BEGIN STORED DATA

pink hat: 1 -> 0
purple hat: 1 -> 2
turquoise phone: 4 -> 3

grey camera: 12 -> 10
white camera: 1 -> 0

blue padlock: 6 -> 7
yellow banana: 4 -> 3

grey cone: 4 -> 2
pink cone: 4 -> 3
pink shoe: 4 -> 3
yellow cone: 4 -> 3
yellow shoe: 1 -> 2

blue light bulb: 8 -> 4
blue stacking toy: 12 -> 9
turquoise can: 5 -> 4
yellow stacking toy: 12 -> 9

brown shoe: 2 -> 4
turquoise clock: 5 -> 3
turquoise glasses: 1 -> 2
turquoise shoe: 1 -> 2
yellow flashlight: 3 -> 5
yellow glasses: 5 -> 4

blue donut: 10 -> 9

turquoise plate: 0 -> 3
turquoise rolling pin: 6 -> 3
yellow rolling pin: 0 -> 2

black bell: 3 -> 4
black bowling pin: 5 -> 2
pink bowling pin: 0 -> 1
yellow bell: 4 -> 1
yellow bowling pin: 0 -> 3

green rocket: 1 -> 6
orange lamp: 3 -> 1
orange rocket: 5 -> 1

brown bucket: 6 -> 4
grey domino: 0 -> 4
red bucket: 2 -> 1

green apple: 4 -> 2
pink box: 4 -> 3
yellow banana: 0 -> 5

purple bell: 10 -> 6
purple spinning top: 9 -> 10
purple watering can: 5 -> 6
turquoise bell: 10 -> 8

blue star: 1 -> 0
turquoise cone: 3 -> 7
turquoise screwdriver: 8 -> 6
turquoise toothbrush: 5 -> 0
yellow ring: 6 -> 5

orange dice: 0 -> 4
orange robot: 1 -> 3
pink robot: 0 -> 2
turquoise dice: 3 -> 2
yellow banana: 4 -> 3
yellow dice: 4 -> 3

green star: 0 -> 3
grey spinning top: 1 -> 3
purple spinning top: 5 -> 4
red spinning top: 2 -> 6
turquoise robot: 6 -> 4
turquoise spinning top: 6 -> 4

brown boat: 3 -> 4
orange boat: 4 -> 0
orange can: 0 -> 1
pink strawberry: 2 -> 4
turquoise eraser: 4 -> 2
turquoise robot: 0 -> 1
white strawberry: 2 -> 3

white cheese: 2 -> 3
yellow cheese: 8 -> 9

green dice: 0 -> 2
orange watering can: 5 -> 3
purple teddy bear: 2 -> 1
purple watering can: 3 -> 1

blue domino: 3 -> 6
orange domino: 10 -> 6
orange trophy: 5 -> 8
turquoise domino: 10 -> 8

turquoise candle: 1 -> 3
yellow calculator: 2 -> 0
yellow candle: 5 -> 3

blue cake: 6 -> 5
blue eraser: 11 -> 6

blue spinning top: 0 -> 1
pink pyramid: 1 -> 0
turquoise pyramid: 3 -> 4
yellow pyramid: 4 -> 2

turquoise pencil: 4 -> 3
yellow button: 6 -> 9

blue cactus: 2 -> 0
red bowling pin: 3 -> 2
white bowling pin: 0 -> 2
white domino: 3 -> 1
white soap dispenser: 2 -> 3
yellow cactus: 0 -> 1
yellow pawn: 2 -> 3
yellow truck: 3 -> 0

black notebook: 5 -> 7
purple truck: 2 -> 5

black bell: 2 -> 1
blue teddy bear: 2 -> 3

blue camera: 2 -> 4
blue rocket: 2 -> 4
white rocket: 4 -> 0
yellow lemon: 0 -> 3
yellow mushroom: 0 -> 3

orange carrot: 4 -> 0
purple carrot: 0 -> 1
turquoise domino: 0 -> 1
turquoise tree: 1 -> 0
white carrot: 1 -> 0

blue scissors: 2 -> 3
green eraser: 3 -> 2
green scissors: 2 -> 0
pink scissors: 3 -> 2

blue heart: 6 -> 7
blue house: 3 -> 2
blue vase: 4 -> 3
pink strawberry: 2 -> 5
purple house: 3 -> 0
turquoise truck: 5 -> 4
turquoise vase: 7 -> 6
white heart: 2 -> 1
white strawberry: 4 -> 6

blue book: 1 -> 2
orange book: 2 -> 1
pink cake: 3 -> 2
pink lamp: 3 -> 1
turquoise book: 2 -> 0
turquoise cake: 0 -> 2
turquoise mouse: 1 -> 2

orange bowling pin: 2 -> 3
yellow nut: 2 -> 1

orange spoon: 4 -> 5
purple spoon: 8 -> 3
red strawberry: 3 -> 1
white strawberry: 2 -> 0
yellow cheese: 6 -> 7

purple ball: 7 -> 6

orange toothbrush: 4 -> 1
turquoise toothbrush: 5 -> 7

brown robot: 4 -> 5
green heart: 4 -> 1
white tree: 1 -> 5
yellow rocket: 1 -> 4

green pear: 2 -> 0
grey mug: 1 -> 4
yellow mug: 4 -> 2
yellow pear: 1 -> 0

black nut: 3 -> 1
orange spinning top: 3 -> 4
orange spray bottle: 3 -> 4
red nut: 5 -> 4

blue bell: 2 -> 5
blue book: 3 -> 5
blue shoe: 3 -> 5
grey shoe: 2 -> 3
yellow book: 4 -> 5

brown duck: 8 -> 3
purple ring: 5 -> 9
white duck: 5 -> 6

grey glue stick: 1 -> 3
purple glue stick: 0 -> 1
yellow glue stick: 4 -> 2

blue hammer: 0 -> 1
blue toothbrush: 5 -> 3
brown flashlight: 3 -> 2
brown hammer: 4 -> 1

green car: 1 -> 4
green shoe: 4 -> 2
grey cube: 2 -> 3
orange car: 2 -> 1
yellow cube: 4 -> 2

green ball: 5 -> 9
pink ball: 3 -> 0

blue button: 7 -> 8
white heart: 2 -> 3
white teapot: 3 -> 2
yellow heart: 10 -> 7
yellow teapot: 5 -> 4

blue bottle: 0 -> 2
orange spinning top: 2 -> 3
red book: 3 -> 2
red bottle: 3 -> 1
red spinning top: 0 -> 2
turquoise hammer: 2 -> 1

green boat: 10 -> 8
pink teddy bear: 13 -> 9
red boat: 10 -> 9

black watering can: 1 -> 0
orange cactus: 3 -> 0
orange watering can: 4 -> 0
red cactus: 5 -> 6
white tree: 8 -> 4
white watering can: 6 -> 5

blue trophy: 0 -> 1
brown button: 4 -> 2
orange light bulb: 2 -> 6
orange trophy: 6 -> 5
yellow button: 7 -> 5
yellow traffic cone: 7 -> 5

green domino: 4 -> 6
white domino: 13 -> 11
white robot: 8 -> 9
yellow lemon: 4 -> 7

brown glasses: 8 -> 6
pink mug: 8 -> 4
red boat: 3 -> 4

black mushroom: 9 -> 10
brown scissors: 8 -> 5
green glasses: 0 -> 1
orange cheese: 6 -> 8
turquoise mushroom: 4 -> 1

END STORED DATA

THE PROBLEM: Copy each line of the records containing the string "flashlight".

ANSWER AREA:
yellow flashlight: 3 -> 5
brown flashlight: 3 -> 2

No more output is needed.